Start of PROVIDED INFORMATION

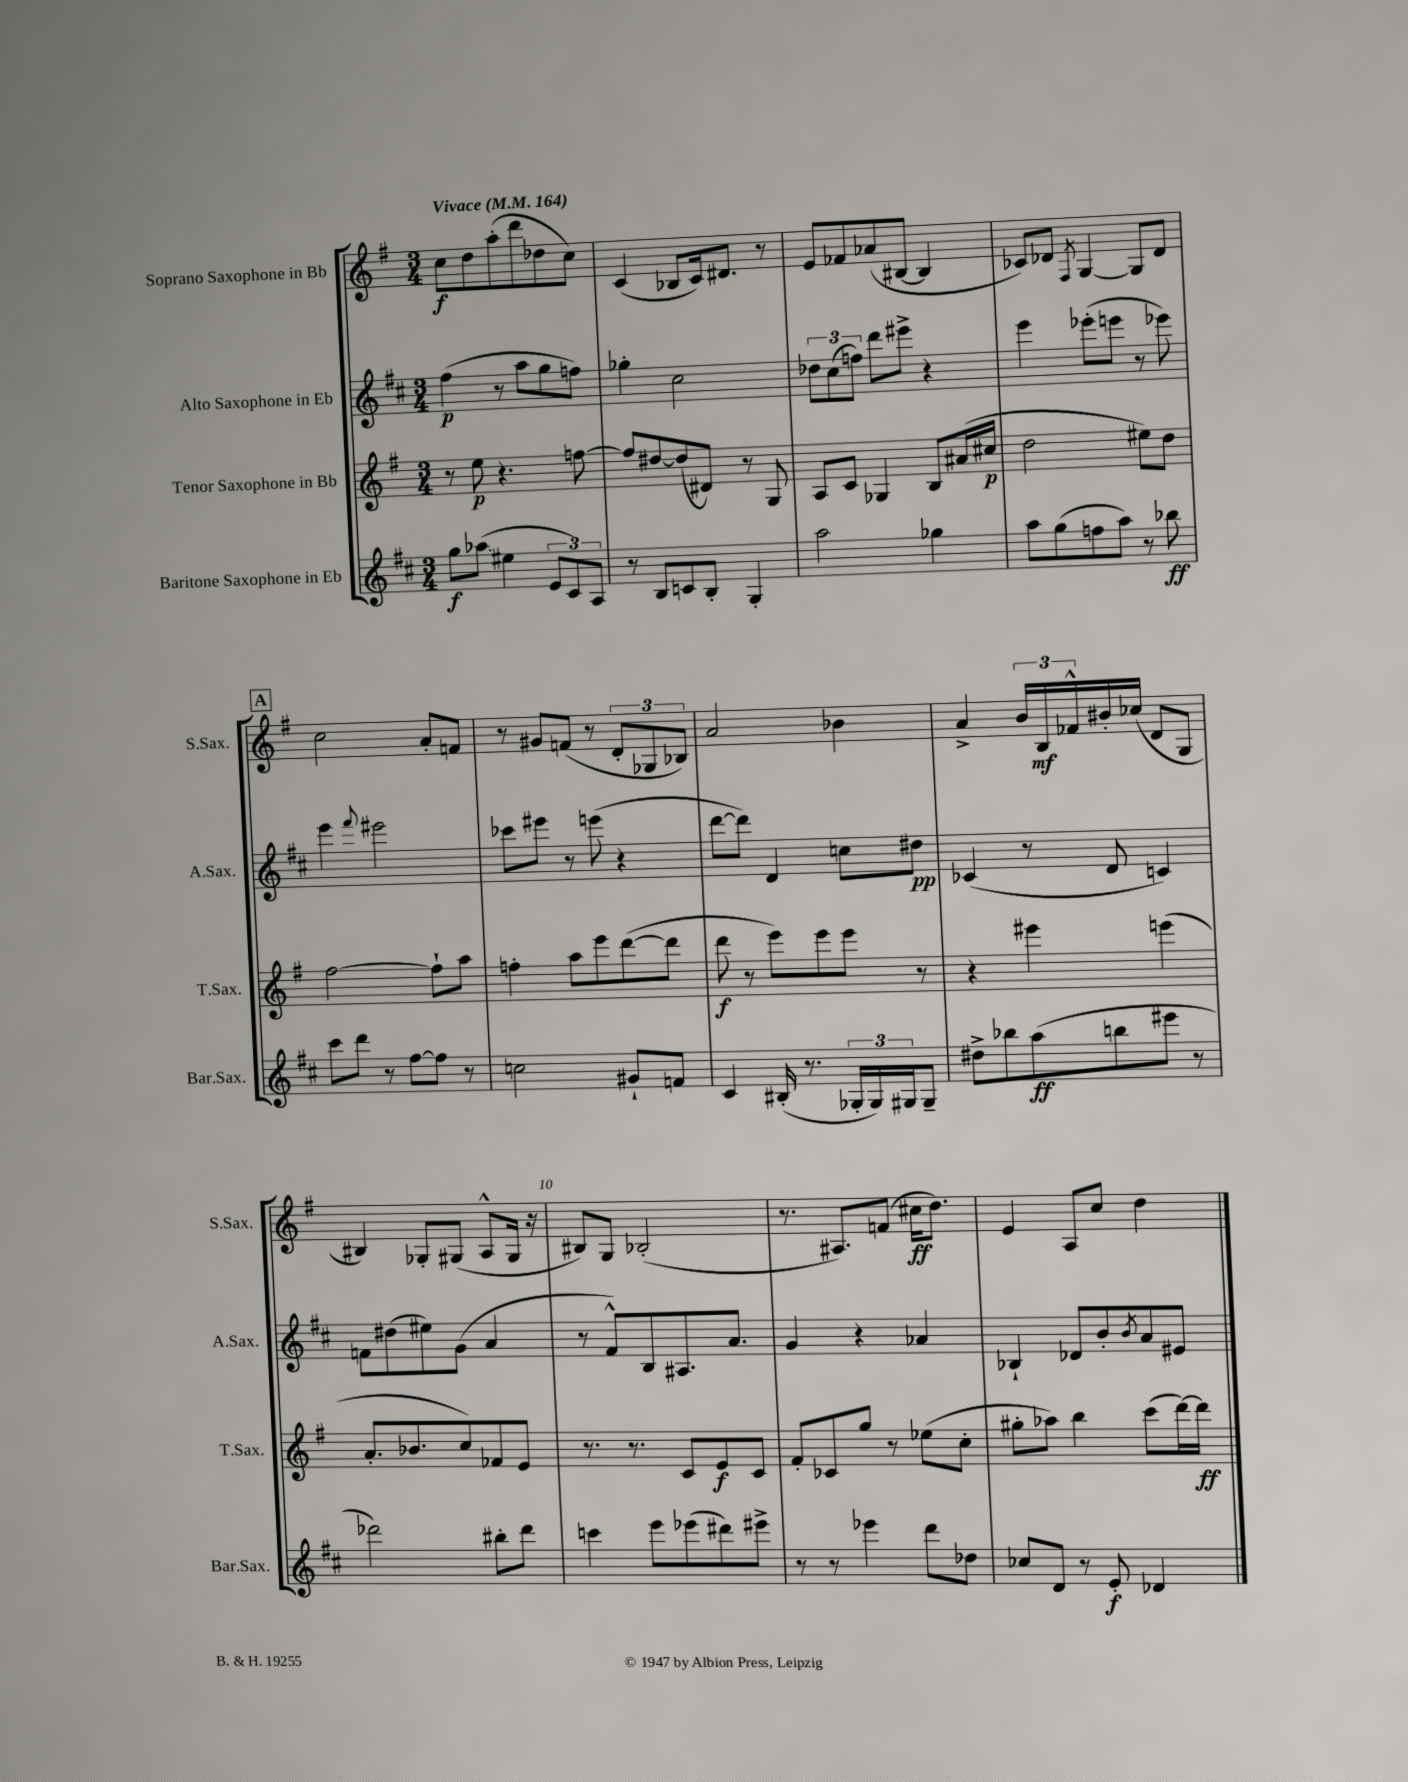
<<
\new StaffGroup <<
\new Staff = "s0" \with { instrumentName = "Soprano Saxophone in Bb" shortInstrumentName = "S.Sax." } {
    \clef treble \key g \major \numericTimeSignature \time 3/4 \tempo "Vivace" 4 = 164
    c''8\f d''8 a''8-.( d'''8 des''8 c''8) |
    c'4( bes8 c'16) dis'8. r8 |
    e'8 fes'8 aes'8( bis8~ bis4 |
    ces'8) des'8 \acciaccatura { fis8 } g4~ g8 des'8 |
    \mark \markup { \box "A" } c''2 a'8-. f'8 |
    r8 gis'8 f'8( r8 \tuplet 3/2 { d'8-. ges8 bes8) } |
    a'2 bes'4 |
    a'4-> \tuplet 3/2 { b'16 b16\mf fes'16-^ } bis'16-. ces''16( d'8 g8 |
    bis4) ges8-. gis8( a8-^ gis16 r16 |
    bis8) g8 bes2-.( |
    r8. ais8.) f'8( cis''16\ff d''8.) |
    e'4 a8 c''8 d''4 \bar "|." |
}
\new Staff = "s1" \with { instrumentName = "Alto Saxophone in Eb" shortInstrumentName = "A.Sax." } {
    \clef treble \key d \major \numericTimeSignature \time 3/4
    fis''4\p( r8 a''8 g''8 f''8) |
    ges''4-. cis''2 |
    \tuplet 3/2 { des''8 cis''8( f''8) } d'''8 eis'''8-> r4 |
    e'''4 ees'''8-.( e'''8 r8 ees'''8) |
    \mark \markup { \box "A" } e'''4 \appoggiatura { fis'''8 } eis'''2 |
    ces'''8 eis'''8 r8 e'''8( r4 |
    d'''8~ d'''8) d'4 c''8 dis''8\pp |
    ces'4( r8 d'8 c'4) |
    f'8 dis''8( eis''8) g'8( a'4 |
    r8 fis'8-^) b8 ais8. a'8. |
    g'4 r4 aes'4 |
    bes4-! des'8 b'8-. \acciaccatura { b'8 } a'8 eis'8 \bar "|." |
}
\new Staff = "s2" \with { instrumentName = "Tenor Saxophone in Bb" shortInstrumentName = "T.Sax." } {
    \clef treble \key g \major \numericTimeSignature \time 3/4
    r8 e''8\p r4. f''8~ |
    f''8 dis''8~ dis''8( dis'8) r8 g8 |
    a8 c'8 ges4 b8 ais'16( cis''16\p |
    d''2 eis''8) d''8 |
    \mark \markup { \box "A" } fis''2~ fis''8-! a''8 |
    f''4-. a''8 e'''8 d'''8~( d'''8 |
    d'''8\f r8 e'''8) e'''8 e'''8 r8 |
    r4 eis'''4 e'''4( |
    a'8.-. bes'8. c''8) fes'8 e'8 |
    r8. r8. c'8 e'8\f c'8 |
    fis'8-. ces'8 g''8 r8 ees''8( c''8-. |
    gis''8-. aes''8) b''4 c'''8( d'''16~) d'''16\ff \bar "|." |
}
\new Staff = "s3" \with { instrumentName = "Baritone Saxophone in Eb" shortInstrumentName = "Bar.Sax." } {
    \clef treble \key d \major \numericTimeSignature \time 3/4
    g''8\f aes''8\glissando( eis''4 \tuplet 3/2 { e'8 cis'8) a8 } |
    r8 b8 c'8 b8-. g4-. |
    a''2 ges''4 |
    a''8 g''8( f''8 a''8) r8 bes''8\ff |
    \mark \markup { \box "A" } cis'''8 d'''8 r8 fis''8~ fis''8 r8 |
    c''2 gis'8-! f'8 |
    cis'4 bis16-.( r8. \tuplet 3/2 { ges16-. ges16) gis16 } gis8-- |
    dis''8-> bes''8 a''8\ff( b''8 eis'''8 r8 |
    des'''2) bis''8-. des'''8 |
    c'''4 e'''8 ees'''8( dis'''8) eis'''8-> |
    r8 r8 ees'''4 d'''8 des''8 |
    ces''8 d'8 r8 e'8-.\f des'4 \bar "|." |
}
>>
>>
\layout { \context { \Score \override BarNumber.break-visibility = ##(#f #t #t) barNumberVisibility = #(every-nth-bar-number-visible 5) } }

End of PROVIDED INFORMATION

• [PROBLEM REQUIREMENTS] Reproduce the notation text of every record above verbatim, character for character, and leave the pictures out.

• [CORRECT RESULT]
<<
\new StaffGroup <<
\new Staff = "s0" \with { instrumentName = "Soprano Saxophone in Bb" shortInstrumentName = "S.Sax." } {
    \clef treble \key g \major \numericTimeSignature \time 3/4 \tempo "Vivace" 4 = 164
    c''8\f d''8 a''8-.( d'''8 des''8 c''8) |
    c'4( bes8 c'16) dis'8. r8 |
    e'8 fes'8 aes'8( bis8~ bis4 |
    ces'8) des'8 \acciaccatura { fis8 } g4~ g8 des'8 |
    \mark \markup { \box "A" } c''2 a'8-. f'8 |
    r8 gis'8 f'8( r8 \tuplet 3/2 { d'8-. ges8 bes8) } |
    a'2 bes'4 |
    a'4-> \tuplet 3/2 { b'16 b16\mf fes'16-^ } bis'16-. ces''16( d'8 g8 |
    bis4) ges8-. gis8( a8-^ gis16 r16 |
    bis8) g8 bes2-.( |
    r8. ais8.) f'8( cis''16\ff d''8.) |
    e'4 a8 c''8 d''4 \bar "|." |
}
\new Staff = "s1" \with { instrumentName = "Alto Saxophone in Eb" shortInstrumentName = "A.Sax." } {
    \clef treble \key d \major \numericTimeSignature \time 3/4
    fis''4\p( r8 a''8 g''8 f''8) |
    ges''4-. cis''2 |
    \tuplet 3/2 { des''8 cis''8( f''8) } d'''8 eis'''8-> r4 |
    e'''4 ees'''8-.( e'''8 r8 ees'''8) |
    \mark \markup { \box "A" } e'''4 \appoggiatura { fis'''8 } eis'''2 |
    ces'''8 eis'''8 r8 e'''8( r4 |
    d'''8~ d'''8) d'4 c''8 dis''8\pp |
    ces'4( r8 d'8 c'4) |
    f'8 dis''8( eis''8) g'8( a'4 |
    r8 fis'8-^) b8 ais8. a'8. |
    g'4 r4 aes'4 |
    bes4-! des'8 b'8-. \acciaccatura { b'8 } a'8 eis'8 \bar "|." |
}
\new Staff = "s2" \with { instrumentName = "Tenor Saxophone in Bb" shortInstrumentName = "T.Sax." } {
    \clef treble \key g \major \numericTimeSignature \time 3/4
    r8 e''8\p r4. f''8~ |
    f''8 dis''8~ dis''8( dis'8) r8 g8 |
    a8 c'8 ges4 b8 ais'16( cis''16\p |
    d''2 eis''8) d''8 |
    \mark \markup { \box "A" } fis''2~ fis''8-! a''8 |
    f''4-. a''8 e'''8 d'''8~( d'''8 |
    d'''8\f r8 e'''8) e'''8 e'''8 r8 |
    r4 eis'''4 e'''4( |
    a'8.-. bes'8. c''8) fes'8 e'8 |
    r8. r8. c'8 e'8\f c'8 |
    fis'8-. ces'8 g''8 r8 ees''8( c''8-. |
    gis''8-. aes''8) b''4 c'''8( d'''16~) d'''16\ff \bar "|." |
}
\new Staff = "s3" \with { instrumentName = "Baritone Saxophone in Eb" shortInstrumentName = "Bar.Sax." } {
    \clef treble \key d \major \numericTimeSignature \time 3/4
    g''8\f aes''8\glissando( eis''4 \tuplet 3/2 { e'8 cis'8) a8 } |
    r8 b8 c'8 b8-. g4-. |
    a''2 ges''4 |
    a''8 g''8( f''8 a''8) r8 bes''8\ff |
    \mark \markup { \box "A" } cis'''8 d'''8 r8 fis''8~ fis''8 r8 |
    c''2 gis'8-! f'8 |
    cis'4 bis16-.( r8. \tuplet 3/2 { ges16-. ges16) gis16 } gis8-- |
    dis''8-> bes''8 a''8\ff( b''8 eis'''8 r8 |
    des'''2) bis''8-. des'''8 |
    c'''4 e'''8 ees'''8( dis'''8) eis'''8-> |
    r8 r8 ees'''4 d'''8 des''8 |
    ces''8 d'8 r8 e'8-.\f des'4 \bar "|." |
}
>>
>>
\layout { \context { \Score \override BarNumber.break-visibility = ##(#f #t #t) barNumberVisibility = #(every-nth-bar-number-visible 5) } }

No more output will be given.